(THE TASK)
Draw out every line with the word "image" from the listing below.

(Data entries)

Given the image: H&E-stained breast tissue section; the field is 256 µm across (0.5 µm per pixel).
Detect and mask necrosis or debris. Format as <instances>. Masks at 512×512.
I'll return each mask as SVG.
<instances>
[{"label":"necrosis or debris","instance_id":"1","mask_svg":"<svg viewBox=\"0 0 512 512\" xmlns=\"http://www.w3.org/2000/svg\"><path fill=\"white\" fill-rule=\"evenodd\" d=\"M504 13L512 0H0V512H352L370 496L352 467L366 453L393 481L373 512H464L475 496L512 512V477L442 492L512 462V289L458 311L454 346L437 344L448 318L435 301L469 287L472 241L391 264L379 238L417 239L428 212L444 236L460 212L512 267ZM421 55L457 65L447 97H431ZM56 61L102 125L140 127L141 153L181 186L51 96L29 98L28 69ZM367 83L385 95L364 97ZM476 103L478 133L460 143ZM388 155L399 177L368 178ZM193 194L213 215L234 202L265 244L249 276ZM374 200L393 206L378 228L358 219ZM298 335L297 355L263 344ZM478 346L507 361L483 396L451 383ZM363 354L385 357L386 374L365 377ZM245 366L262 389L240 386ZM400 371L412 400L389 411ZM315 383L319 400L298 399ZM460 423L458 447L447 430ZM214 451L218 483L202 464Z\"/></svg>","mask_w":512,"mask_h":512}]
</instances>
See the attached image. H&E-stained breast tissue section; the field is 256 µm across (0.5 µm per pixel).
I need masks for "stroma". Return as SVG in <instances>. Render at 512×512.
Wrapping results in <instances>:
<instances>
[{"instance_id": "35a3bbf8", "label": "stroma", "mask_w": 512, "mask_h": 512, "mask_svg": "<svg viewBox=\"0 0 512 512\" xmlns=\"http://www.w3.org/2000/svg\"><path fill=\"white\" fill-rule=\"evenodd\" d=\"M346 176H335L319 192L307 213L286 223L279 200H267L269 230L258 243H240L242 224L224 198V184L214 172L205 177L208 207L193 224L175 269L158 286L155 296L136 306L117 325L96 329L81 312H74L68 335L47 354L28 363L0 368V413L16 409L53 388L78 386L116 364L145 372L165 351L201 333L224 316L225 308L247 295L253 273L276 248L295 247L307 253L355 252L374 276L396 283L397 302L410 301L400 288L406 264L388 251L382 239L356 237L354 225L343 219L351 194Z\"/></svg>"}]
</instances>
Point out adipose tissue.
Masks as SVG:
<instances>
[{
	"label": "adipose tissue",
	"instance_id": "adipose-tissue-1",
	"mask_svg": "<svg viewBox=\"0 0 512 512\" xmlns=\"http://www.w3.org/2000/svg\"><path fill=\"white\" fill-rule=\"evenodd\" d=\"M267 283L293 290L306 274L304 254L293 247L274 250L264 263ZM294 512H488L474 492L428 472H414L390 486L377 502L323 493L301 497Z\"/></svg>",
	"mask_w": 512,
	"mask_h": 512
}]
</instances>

--

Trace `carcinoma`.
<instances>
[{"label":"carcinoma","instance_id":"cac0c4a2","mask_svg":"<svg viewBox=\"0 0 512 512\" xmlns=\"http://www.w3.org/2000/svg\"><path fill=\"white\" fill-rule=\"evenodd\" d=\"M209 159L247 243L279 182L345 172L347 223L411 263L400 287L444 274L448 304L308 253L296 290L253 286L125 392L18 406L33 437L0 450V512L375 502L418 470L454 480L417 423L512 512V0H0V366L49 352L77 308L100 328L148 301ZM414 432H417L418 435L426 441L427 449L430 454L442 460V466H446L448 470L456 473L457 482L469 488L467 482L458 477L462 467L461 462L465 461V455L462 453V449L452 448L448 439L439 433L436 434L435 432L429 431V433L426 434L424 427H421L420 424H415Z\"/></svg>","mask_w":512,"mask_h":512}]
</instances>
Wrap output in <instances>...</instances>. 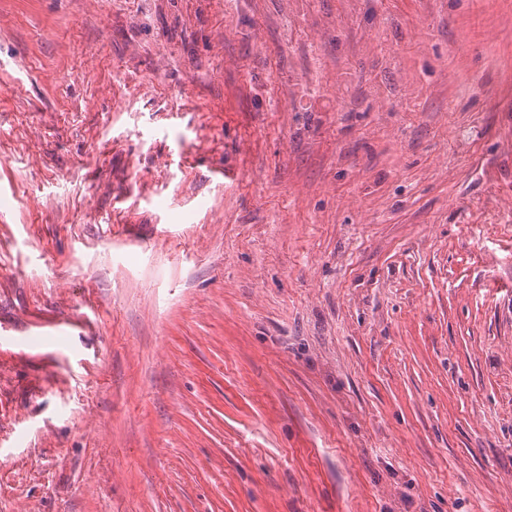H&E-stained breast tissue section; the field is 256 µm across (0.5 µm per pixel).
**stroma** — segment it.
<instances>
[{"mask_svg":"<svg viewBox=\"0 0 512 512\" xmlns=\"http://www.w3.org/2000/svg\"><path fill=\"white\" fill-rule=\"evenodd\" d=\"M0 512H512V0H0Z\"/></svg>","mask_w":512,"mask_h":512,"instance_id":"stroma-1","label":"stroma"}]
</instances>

==

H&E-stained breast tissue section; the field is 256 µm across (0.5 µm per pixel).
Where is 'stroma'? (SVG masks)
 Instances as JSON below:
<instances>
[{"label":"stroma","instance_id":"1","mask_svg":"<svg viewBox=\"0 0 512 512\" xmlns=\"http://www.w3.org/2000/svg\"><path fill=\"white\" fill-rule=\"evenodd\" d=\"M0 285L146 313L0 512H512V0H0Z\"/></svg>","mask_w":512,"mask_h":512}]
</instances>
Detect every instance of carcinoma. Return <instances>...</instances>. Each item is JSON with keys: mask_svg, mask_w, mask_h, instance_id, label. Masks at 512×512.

(RESPONSE)
Given the image: H&E-stained breast tissue section; the field is 256 µm across (0.5 µm per pixel).
See the attached image. H&E-stained breast tissue section; the field is 256 µm across (0.5 µm per pixel).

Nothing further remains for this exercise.